(Records contained in a dataset)
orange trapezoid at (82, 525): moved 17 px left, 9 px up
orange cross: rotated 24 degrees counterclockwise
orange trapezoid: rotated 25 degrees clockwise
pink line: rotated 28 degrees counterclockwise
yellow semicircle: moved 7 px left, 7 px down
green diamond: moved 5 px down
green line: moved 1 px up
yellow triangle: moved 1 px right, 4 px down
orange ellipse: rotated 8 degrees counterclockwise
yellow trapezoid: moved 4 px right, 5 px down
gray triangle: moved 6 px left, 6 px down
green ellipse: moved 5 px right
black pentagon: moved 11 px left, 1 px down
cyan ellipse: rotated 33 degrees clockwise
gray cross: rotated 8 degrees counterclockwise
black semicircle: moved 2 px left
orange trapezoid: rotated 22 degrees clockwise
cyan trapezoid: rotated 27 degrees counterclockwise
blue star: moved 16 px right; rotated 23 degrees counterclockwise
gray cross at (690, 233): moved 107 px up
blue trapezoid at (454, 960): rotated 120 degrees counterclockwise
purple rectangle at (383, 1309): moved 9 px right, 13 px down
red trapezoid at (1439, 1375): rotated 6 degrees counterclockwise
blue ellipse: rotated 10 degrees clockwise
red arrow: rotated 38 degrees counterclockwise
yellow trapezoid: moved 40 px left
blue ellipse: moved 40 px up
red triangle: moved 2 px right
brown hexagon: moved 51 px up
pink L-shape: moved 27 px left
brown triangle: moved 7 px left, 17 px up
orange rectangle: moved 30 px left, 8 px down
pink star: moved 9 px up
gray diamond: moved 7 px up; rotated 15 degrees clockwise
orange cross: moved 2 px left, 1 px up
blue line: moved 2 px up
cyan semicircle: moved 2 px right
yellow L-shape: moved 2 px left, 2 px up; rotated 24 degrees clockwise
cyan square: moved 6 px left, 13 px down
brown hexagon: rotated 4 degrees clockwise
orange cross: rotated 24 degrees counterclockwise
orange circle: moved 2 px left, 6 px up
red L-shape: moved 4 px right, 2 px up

§ **About this exercise**
Set down, unchanged, only those lines above that fall between the line with "black pentagon: moved 11 px left, 1 px down" and the line with "blue ellipse: rotated 10 degrees clockwise", the two end lines included.

§ **Answer to this exercise**
black pentagon: moved 11 px left, 1 px down
cyan ellipse: rotated 33 degrees clockwise
gray cross: rotated 8 degrees counterclockwise
black semicircle: moved 2 px left
orange trapezoid: rotated 22 degrees clockwise
cyan trapezoid: rotated 27 degrees counterclockwise
blue star: moved 16 px right; rotated 23 degrees counterclockwise
gray cross at (690, 233): moved 107 px up
blue trapezoid at (454, 960): rotated 120 degrees counterclockwise
purple rectangle at (383, 1309): moved 9 px right, 13 px down
red trapezoid at (1439, 1375): rotated 6 degrees counterclockwise
blue ellipse: rotated 10 degrees clockwise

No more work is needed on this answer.